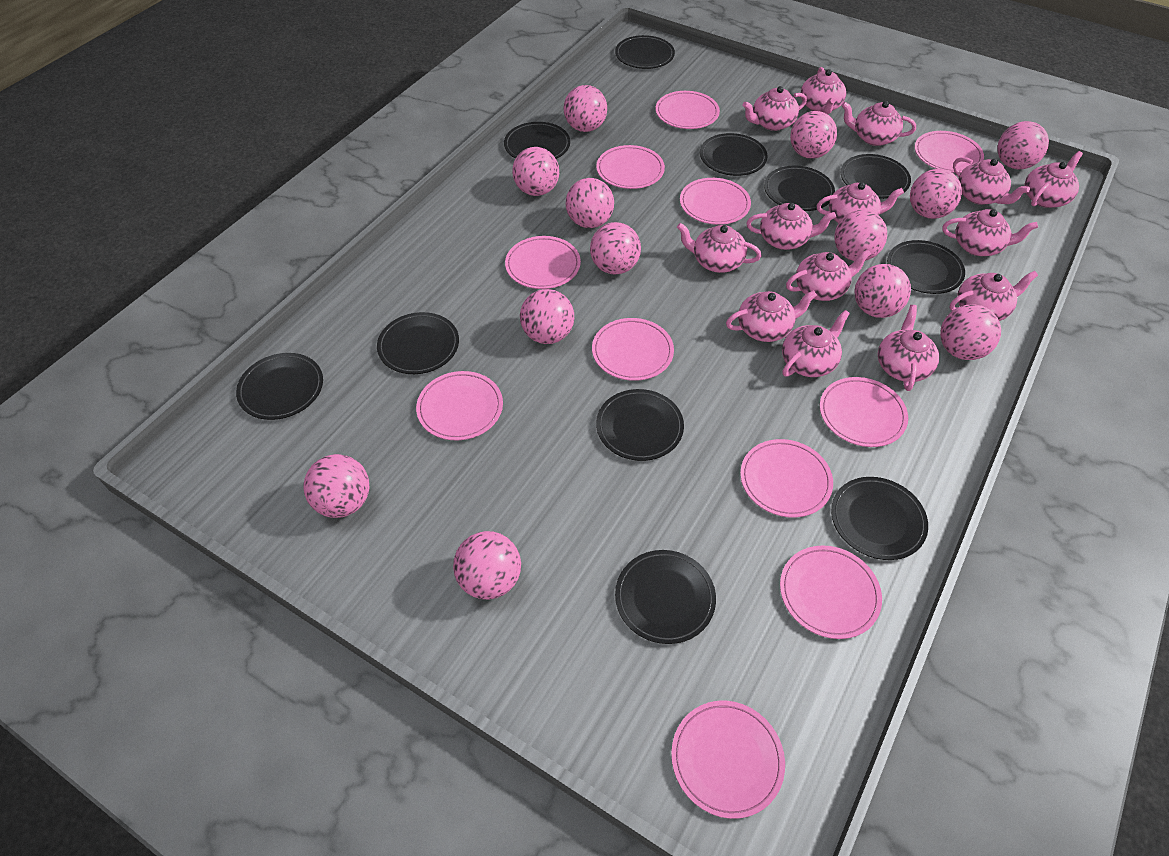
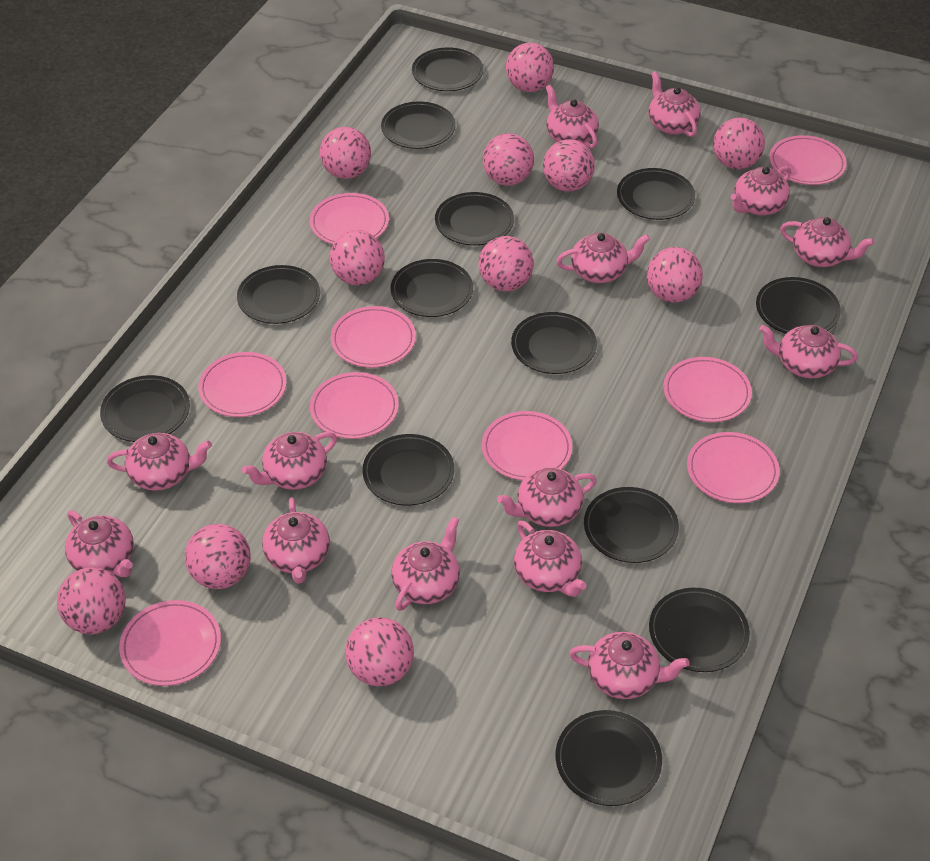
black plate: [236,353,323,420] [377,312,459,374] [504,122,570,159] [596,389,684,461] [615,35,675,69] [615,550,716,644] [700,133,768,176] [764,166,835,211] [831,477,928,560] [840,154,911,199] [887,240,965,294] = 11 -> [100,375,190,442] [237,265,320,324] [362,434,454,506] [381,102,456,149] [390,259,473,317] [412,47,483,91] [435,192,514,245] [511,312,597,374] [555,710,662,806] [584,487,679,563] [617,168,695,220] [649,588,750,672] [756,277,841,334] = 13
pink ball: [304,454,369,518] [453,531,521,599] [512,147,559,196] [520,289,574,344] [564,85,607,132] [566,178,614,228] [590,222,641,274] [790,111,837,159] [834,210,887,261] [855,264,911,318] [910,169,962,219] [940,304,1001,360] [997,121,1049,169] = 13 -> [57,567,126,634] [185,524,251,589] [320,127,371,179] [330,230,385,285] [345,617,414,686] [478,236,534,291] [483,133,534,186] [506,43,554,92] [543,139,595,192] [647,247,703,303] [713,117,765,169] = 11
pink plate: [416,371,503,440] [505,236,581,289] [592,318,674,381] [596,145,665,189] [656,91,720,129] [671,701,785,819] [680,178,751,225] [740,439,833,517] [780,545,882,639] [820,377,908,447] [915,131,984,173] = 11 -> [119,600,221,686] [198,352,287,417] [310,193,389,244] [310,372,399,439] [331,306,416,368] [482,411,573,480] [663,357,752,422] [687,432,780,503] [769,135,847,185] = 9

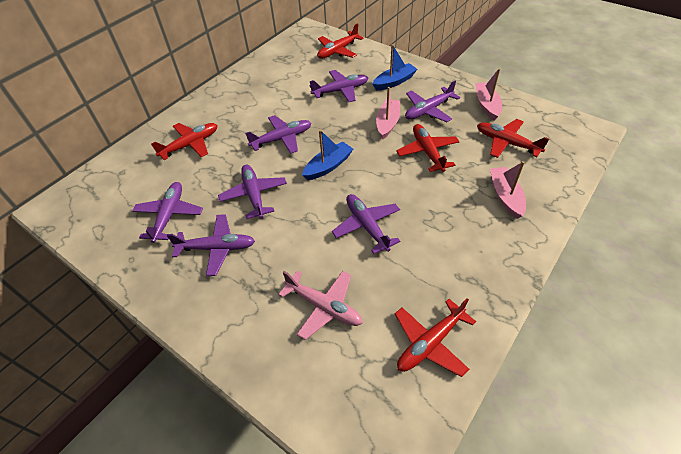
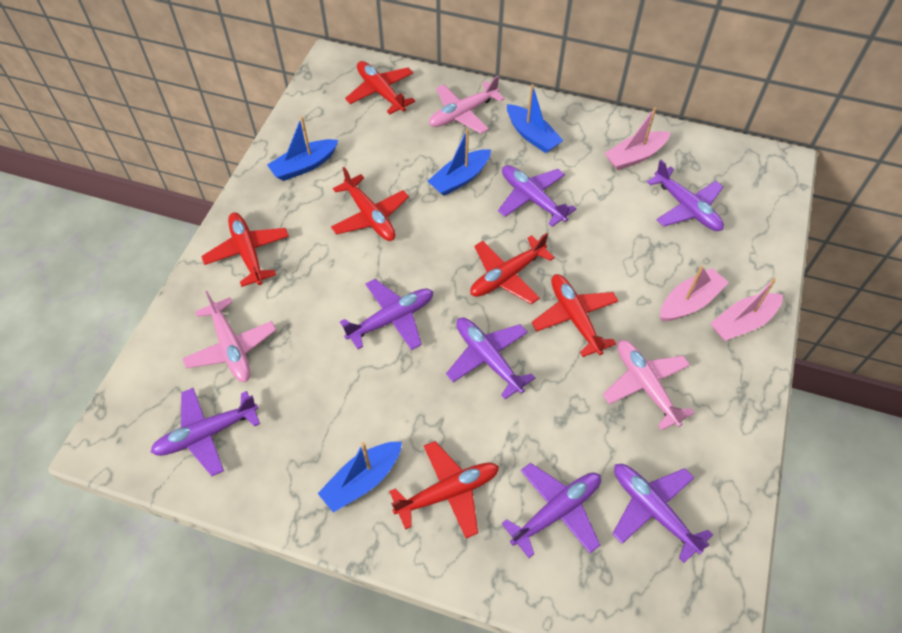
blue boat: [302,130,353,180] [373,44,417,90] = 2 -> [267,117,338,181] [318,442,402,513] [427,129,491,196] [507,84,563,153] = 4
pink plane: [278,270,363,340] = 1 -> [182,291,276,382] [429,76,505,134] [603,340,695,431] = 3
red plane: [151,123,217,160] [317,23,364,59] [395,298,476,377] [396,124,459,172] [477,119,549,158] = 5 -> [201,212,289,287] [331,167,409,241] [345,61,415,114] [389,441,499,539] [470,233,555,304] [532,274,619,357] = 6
──────────
» **THE TASK**
For each line above that contains "plane", make a copy.

» **RESULT FOR THIS TASK**
pink plane: [278,270,363,340] = 1 -> [182,291,276,382] [429,76,505,134] [603,340,695,431] = 3
red plane: [151,123,217,160] [317,23,364,59] [395,298,476,377] [396,124,459,172] [477,119,549,158] = 5 -> [201,212,289,287] [331,167,409,241] [345,61,415,114] [389,441,499,539] [470,233,555,304] [532,274,619,357] = 6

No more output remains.